- Records for the exercise:
—————
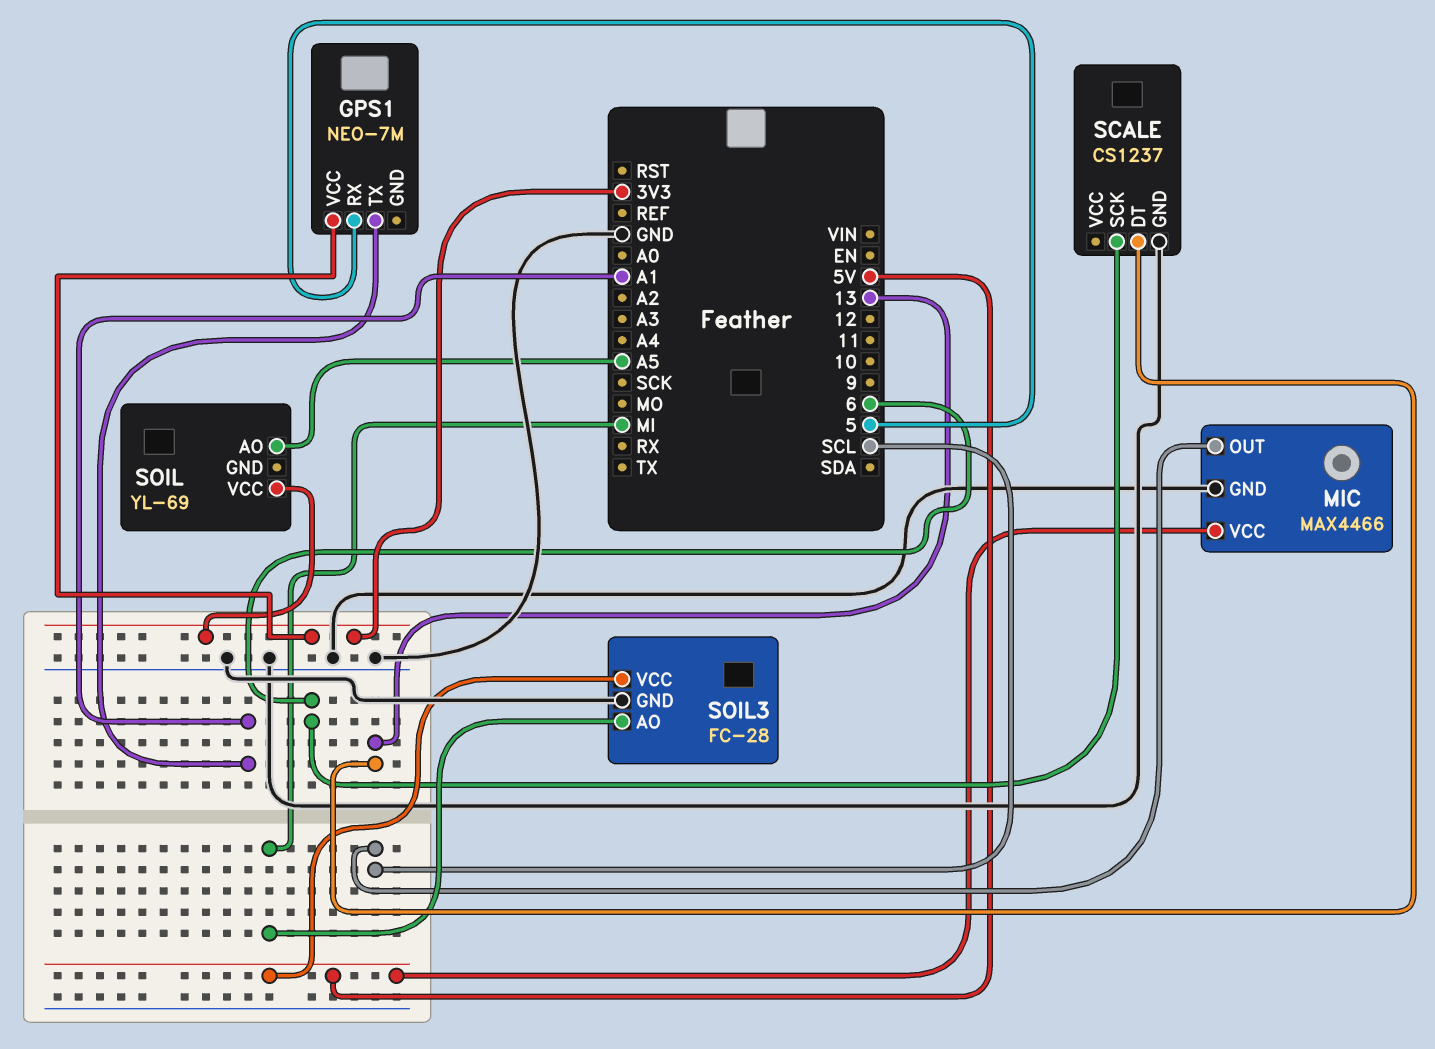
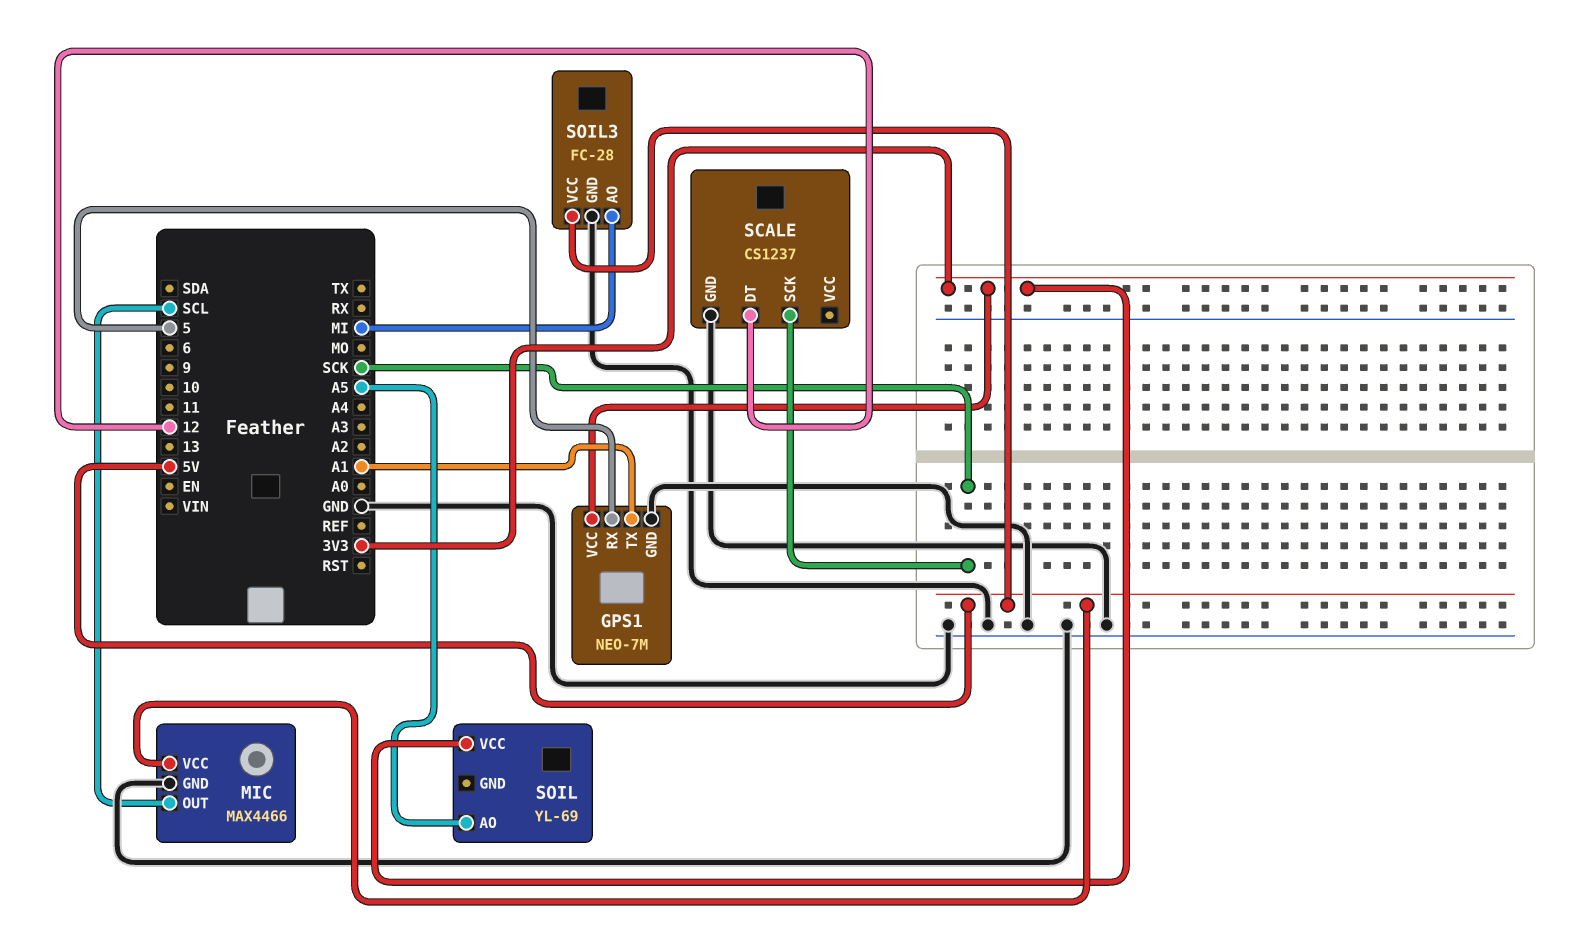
GPS1 pin GND: none -> GND
SCALE pin DT: 13 -> 12
SCALE pin SCK: 6 -> SCK

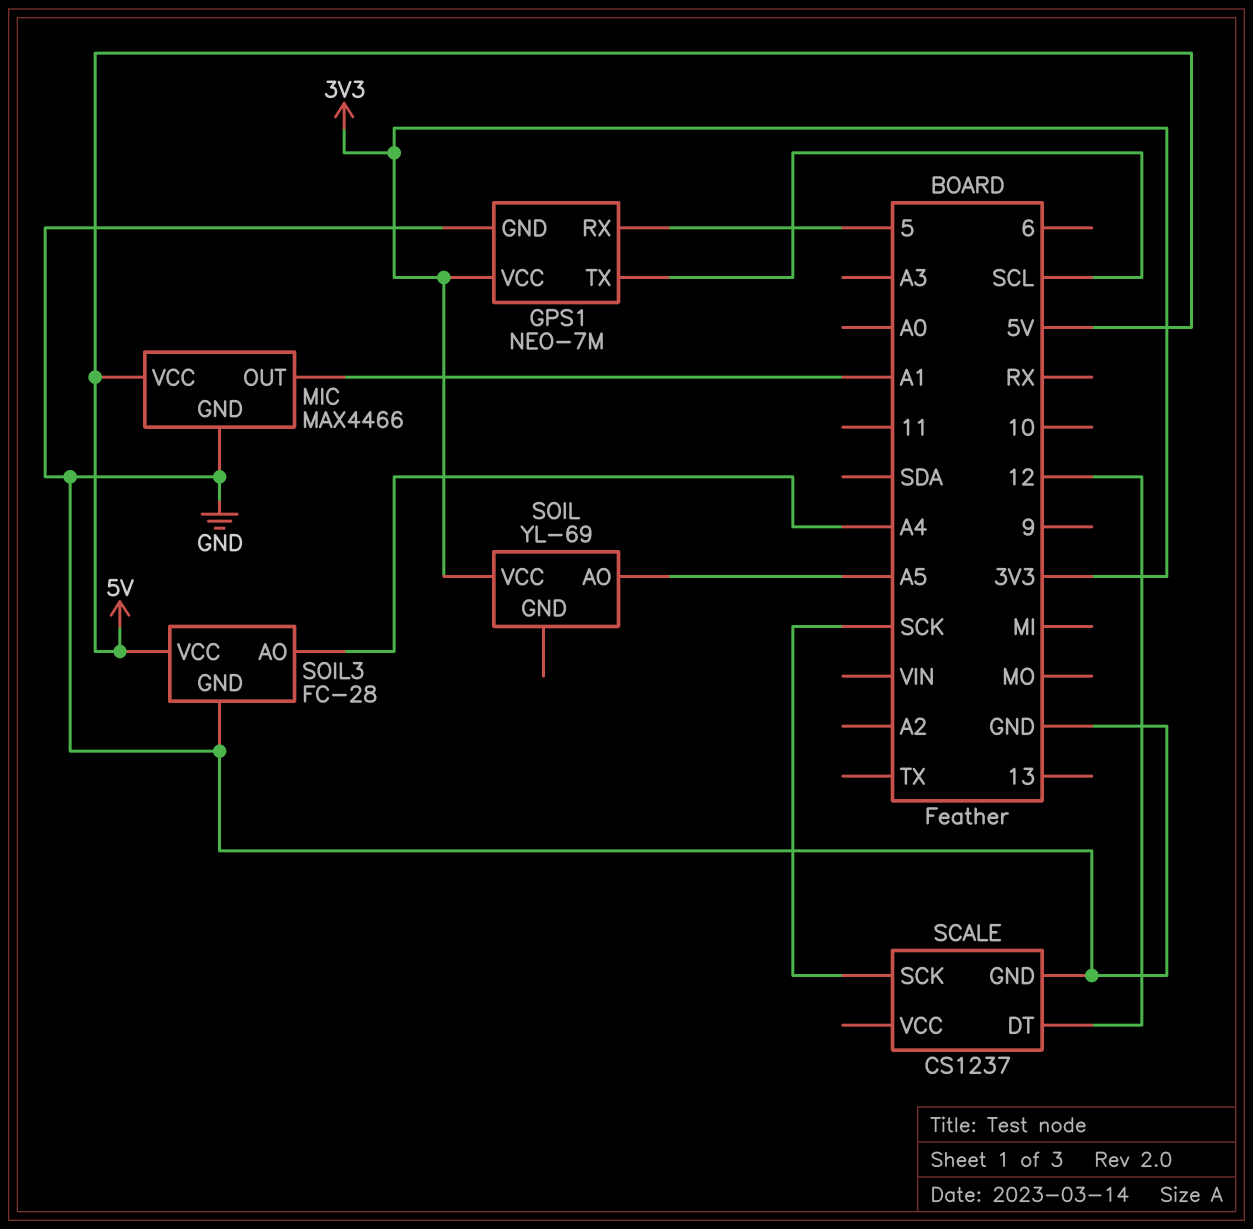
GPS1 pin TX: A1 -> SCL
MIC pin OUT: SCL -> A1
SOIL3 pin AO: MI -> A4

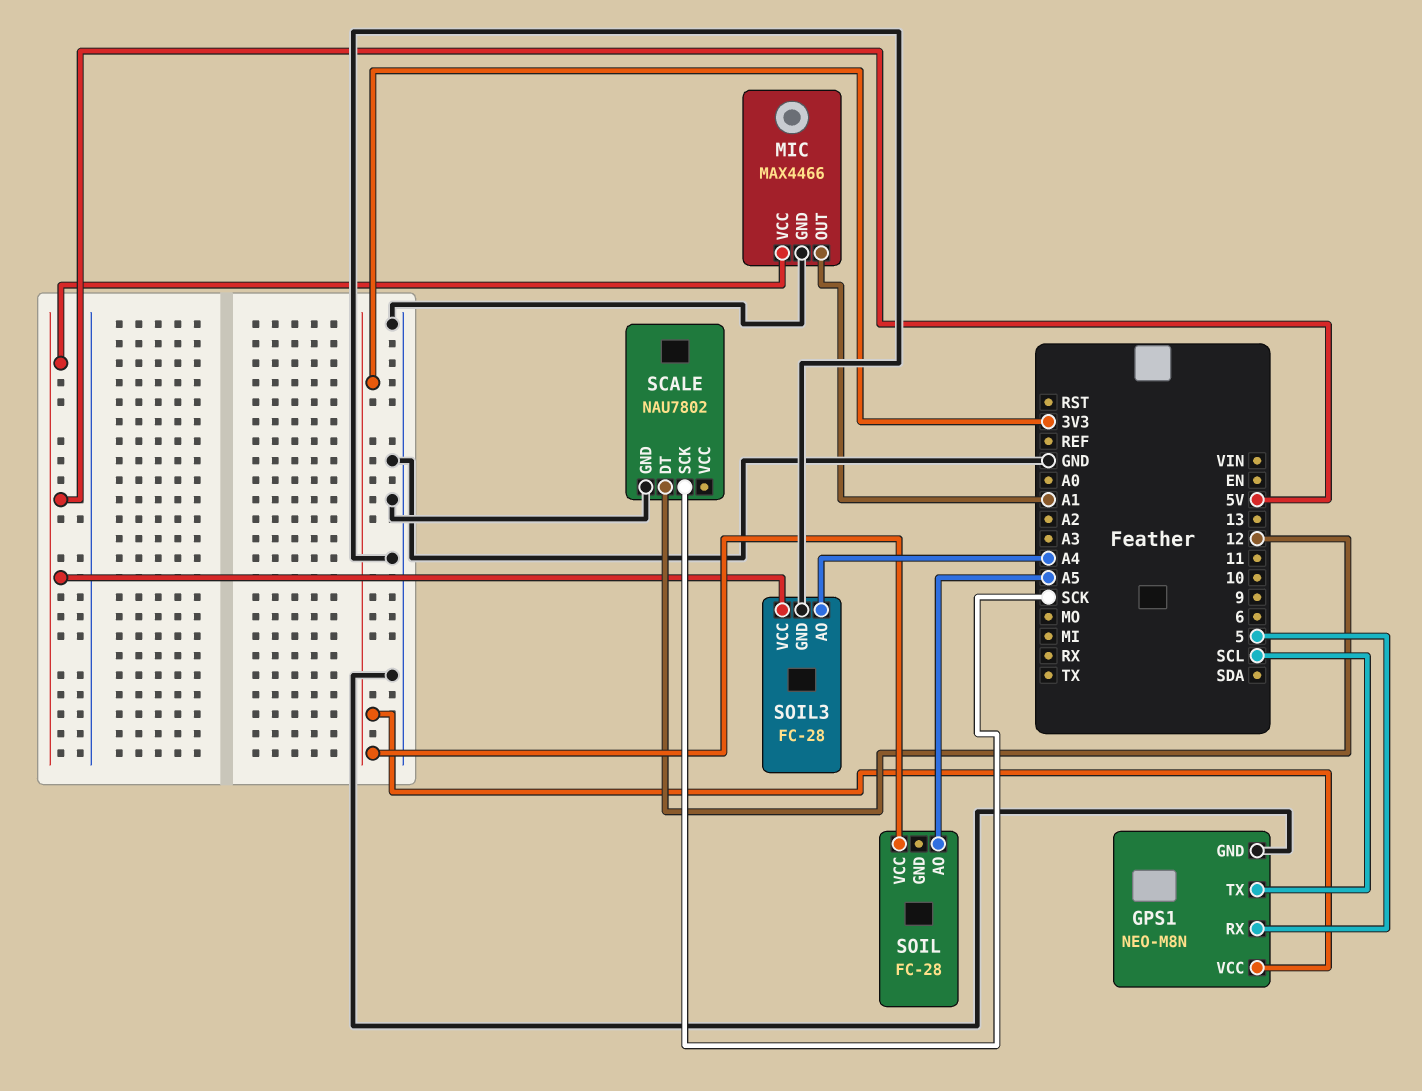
GPS1: NEO-7M -> NEO-M8N
SCALE: CS1237 -> NAU7802
SOIL: YL-69 -> FC-28

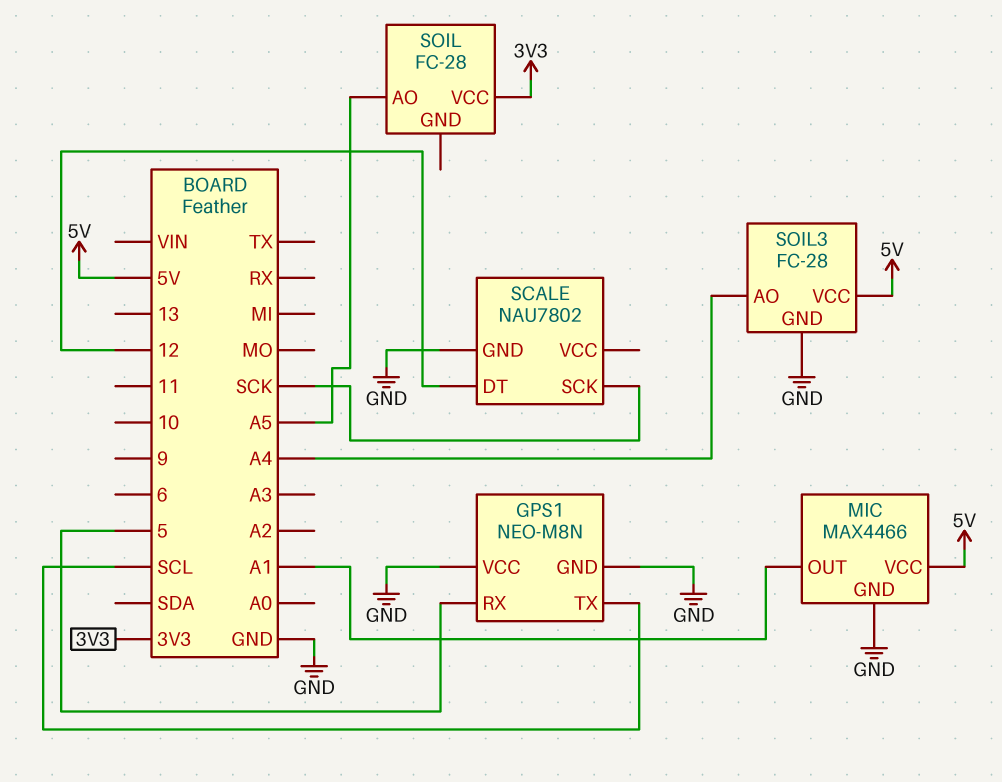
GPS1 pin VCC: 3V3 -> GND

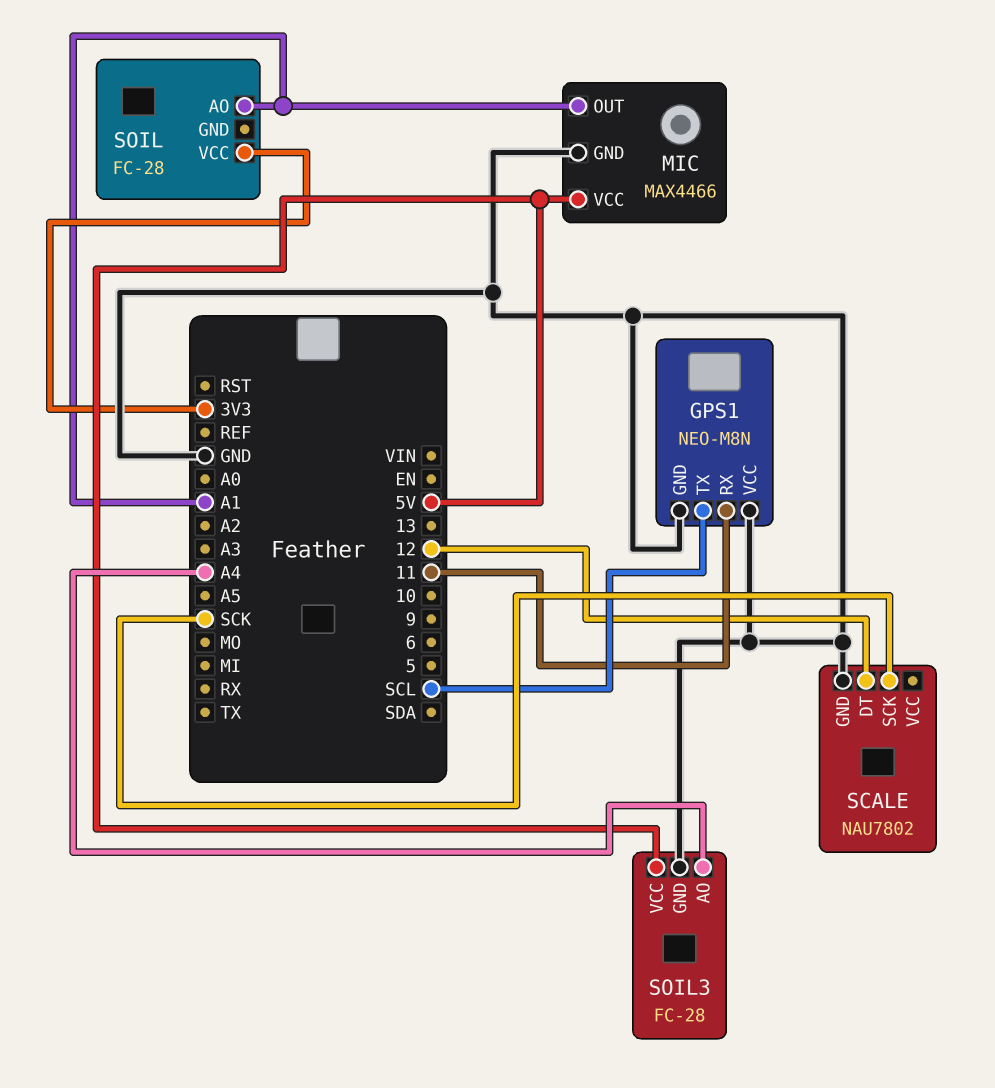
GPS1 pin RX: 5 -> 11
SOIL pin AO: A5 -> A1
—————
Apart from the images, every line above needs to be printed again exactly.

GPS1 pin GND: none -> GND
SCALE pin DT: 13 -> 12
SCALE pin SCK: 6 -> SCK

GPS1 pin TX: A1 -> SCL
MIC pin OUT: SCL -> A1
SOIL3 pin AO: MI -> A4

GPS1: NEO-7M -> NEO-M8N
SCALE: CS1237 -> NAU7802
SOIL: YL-69 -> FC-28

GPS1 pin VCC: 3V3 -> GND

GPS1 pin RX: 5 -> 11
SOIL pin AO: A5 -> A1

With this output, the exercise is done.